[Records from a data collection]
=== Section Start ===

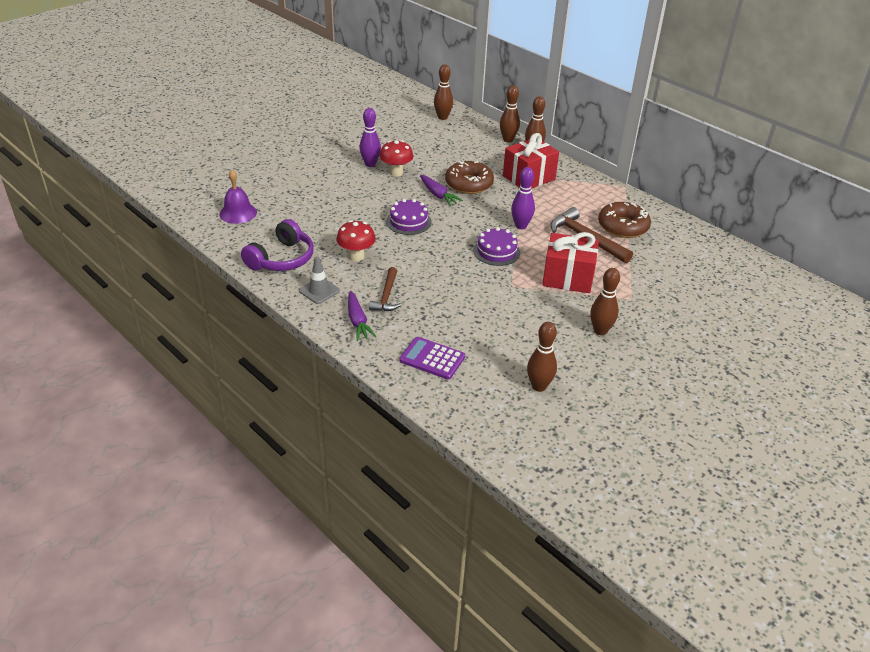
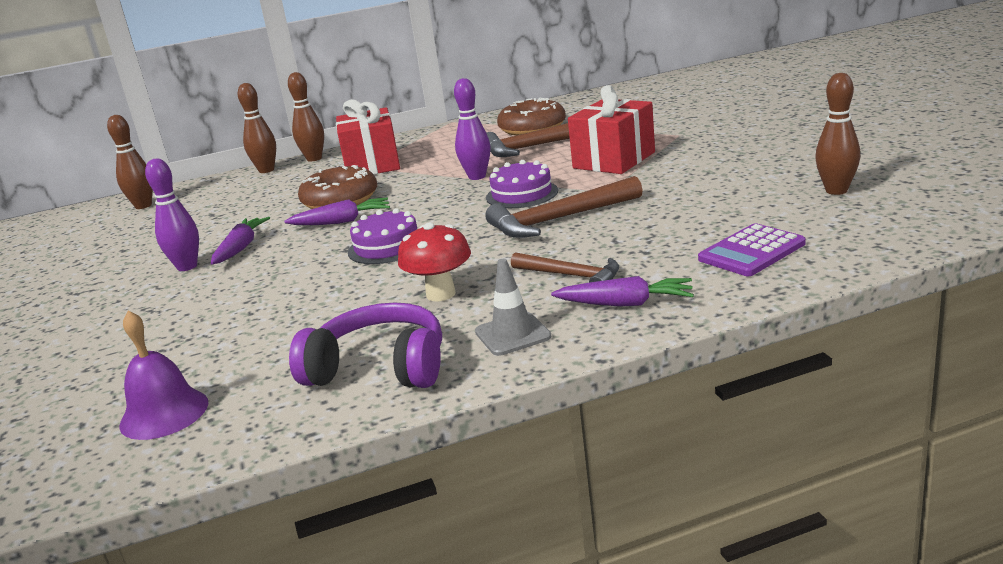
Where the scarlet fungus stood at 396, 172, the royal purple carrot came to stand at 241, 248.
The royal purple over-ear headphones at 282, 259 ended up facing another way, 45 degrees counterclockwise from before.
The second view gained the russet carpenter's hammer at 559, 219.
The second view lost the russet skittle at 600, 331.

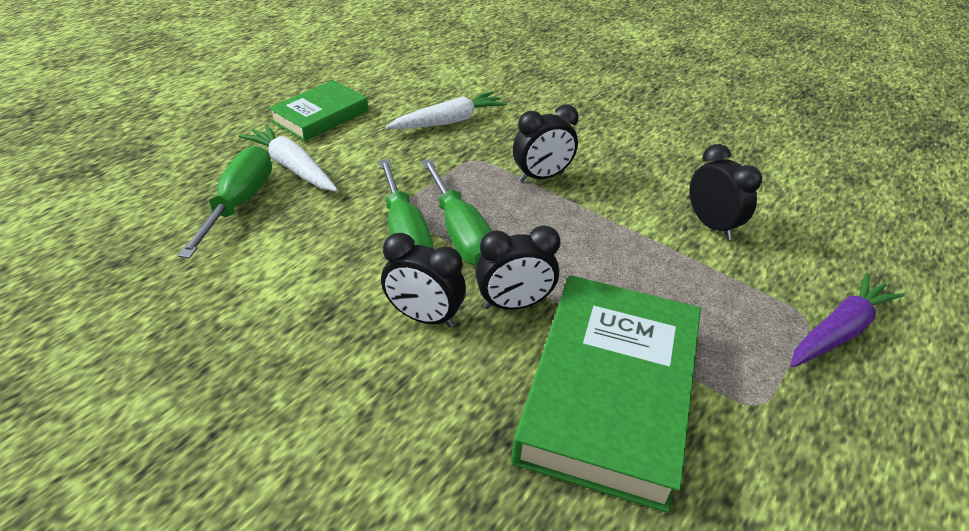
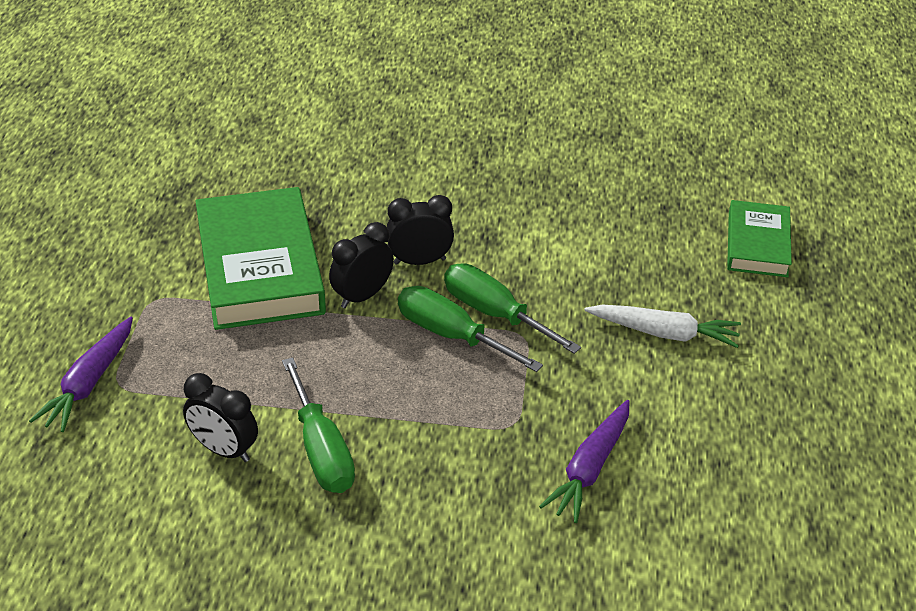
The green hand screwdriver ended up elsewhere, having gone from 239, 203 to 321, 450.
What was the snow-white carrot at 449, 121 turned into the royal purple carrot at 589, 468.
The green book ended up elsewhere, having gone from 320, 116 to 757, 244.
The second view lost the ebony bedside clock at 541, 177.

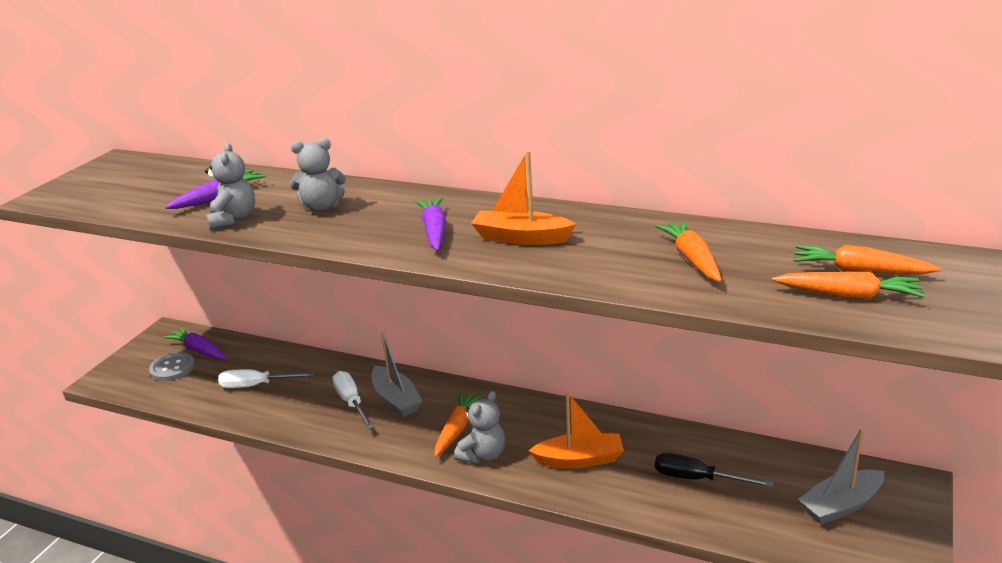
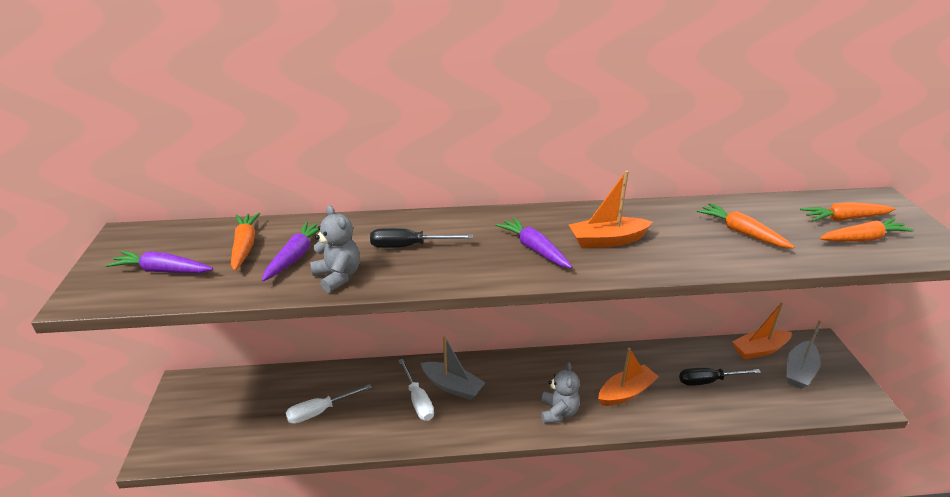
The royal purple carrot ended up elsewhere, having gone from 199, 350 to 163, 271.
The bright orange carrot ended up elsewhere, having gone from 457, 429 to 245, 246.
Where the ash-grey stuffed bear stood at 322, 207, the ebony hand screwdriver came to stand at 409, 246.
The snow-white hand screwdriver at 351, 402 ended up facing another way, 150 degrees counterclockwise from before.
The second view gained the bright orange toy boat at 759, 350.
The second view lost the ash-grey button at 172, 368.

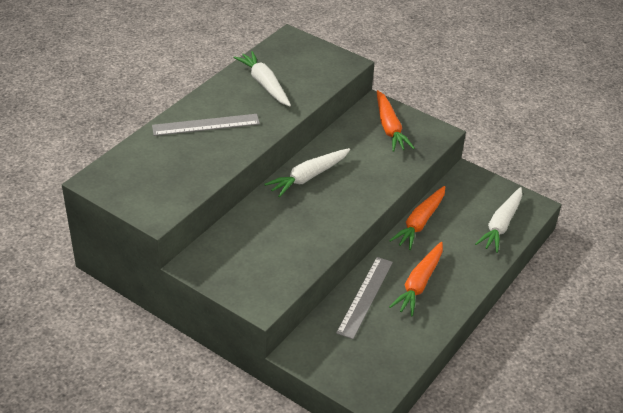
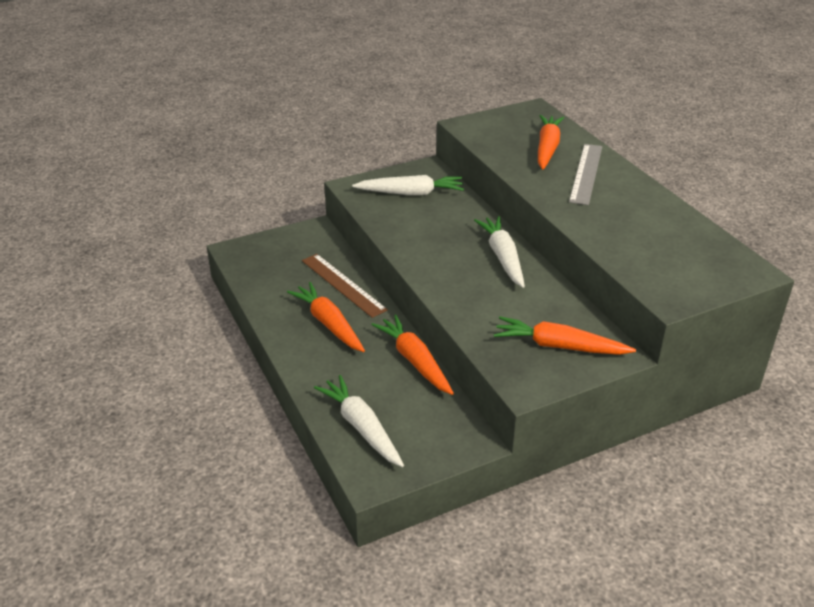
What was the ash-grey measuring stick at 365, 296 turned into the russet measuring stick at 343, 285.
The snow-white carrot ended up elsewhere, having gone from 264, 84 to 411, 193.
The second view gained the bright orange carrot at 547, 148.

=== Section End ===

* _WHAT IS BEING ASKED_:
Your copy should hold only the lines above from the one containing "The royal purple over-ear" through the one containing "The green book", exactly as written and free of pictures.

* _EXPECTED ANSWER_:
The royal purple over-ear headphones at 282, 259 ended up facing another way, 45 degrees counterclockwise from before.
The second view gained the russet carpenter's hammer at 559, 219.
The second view lost the russet skittle at 600, 331.

The green hand screwdriver ended up elsewhere, having gone from 239, 203 to 321, 450.
What was the snow-white carrot at 449, 121 turned into the royal purple carrot at 589, 468.
The green book ended up elsewhere, having gone from 320, 116 to 757, 244.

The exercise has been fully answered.